== WHAT YOU ARE ASKED TO DO ==
Where the records hold the string "carton", show the whole line it sits on.

Colored object listings
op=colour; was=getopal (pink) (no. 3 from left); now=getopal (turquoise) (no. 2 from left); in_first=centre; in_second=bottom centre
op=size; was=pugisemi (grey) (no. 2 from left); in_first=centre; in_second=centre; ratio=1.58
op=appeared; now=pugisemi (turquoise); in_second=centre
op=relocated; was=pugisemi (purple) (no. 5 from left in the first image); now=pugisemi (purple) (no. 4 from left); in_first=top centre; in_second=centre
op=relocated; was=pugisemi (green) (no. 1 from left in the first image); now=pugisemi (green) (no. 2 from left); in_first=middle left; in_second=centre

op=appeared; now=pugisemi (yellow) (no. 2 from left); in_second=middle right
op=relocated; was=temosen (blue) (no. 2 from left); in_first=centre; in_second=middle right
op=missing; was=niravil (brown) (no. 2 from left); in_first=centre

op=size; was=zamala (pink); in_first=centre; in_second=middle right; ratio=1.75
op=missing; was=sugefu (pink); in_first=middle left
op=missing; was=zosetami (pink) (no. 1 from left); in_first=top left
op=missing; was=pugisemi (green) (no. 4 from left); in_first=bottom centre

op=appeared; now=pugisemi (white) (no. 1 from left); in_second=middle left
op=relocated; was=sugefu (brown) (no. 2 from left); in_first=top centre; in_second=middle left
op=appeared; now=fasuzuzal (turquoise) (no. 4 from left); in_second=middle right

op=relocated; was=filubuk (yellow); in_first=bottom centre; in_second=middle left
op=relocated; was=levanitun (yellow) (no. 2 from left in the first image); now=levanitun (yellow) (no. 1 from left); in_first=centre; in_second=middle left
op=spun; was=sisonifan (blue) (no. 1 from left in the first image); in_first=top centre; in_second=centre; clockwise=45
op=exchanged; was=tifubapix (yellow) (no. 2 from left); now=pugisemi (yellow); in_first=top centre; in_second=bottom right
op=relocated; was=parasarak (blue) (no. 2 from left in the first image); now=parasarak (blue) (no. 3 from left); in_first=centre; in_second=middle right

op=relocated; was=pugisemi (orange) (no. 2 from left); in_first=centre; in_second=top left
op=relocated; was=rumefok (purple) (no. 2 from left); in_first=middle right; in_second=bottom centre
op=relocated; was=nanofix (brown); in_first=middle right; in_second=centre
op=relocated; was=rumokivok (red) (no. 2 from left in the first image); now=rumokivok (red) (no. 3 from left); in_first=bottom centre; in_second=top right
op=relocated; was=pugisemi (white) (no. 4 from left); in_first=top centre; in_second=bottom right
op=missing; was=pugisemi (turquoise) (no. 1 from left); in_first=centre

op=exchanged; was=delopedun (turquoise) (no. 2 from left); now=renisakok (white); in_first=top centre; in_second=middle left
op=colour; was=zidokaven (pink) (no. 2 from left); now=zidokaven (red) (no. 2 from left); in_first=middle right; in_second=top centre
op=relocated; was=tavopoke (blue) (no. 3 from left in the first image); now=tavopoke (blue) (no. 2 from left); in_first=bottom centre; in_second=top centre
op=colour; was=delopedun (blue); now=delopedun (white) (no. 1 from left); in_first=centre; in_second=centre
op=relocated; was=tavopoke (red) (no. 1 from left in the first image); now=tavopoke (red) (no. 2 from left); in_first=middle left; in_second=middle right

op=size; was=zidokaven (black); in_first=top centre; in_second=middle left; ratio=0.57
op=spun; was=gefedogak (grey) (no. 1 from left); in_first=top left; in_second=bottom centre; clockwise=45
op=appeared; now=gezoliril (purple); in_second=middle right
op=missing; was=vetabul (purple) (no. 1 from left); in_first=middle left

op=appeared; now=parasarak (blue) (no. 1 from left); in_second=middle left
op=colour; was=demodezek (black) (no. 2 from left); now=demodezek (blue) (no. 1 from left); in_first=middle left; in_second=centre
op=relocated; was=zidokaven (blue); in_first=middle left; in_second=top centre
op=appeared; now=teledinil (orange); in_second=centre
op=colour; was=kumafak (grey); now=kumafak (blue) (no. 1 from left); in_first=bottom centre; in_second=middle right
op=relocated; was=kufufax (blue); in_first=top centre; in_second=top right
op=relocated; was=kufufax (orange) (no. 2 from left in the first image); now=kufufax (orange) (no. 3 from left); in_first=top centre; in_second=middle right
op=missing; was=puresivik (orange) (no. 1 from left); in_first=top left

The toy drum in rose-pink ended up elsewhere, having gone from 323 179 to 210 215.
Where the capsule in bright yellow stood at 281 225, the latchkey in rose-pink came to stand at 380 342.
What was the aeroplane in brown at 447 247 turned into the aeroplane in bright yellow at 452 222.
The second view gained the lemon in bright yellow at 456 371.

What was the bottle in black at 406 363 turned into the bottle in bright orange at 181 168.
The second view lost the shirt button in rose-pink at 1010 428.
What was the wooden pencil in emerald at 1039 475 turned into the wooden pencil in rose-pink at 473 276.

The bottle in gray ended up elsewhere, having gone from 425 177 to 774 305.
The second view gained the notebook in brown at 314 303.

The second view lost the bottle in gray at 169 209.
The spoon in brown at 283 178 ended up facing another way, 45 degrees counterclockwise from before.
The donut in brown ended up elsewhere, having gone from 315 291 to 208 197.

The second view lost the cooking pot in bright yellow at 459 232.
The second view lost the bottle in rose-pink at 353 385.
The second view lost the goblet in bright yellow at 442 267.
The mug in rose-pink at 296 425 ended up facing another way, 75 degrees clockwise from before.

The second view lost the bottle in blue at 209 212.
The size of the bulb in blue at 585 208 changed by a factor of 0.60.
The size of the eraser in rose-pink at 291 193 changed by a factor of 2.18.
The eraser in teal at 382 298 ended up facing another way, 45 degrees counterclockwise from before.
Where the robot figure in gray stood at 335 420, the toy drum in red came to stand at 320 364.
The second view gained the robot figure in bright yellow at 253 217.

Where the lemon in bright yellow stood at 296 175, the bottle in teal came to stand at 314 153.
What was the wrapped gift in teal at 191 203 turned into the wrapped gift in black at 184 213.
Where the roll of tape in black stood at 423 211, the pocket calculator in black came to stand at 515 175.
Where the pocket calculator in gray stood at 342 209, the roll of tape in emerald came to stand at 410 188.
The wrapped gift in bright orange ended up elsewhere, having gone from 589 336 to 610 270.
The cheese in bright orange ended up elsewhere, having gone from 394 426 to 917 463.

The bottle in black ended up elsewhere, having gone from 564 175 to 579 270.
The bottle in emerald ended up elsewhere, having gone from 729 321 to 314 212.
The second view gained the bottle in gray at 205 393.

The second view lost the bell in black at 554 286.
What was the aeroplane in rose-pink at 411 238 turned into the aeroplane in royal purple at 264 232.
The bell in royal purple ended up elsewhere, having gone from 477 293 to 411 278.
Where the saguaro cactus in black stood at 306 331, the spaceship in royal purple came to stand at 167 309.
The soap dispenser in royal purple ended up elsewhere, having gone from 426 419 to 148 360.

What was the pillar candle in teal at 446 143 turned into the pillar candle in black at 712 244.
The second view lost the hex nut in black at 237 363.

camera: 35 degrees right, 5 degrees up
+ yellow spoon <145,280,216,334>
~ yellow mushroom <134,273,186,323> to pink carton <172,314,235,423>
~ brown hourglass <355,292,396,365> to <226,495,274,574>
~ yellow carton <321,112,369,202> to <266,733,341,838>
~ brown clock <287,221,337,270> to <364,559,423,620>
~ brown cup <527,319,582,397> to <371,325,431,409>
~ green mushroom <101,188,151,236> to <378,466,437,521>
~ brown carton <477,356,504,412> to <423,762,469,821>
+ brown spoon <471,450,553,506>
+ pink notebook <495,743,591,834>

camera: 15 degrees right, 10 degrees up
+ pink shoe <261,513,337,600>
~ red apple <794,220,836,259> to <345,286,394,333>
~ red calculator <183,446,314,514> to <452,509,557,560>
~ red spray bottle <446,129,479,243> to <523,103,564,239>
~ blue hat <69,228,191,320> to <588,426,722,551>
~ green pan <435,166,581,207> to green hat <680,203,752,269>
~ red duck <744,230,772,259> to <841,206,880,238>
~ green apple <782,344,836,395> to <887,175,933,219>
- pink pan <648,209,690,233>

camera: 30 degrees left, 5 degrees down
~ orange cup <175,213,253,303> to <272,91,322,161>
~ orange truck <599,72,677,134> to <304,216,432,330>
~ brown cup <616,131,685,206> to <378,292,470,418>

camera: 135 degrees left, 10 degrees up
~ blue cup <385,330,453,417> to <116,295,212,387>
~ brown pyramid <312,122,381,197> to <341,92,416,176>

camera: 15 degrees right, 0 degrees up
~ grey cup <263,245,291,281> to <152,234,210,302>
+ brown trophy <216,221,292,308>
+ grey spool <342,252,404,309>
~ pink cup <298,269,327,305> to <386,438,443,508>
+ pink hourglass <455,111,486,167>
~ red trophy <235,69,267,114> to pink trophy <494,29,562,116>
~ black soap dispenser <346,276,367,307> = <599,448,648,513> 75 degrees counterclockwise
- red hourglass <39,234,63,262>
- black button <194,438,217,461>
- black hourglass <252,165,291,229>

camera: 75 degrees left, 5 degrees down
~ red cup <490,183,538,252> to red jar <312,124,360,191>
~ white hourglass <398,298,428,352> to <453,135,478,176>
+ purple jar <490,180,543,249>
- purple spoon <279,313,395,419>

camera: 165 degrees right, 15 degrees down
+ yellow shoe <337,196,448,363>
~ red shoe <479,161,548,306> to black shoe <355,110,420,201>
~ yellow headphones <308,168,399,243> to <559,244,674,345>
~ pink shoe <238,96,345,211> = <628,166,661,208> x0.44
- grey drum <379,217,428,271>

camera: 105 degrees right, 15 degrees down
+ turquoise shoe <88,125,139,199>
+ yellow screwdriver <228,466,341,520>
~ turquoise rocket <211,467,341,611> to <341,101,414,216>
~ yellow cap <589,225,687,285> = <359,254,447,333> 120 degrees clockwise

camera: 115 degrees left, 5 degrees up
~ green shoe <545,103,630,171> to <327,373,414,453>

== OUTPUT FOR THIS TASK ==
~ yellow mushroom <134,273,186,323> to pink carton <172,314,235,423>
~ yellow carton <321,112,369,202> to <266,733,341,838>
~ brown carton <477,356,504,412> to <423,762,469,821>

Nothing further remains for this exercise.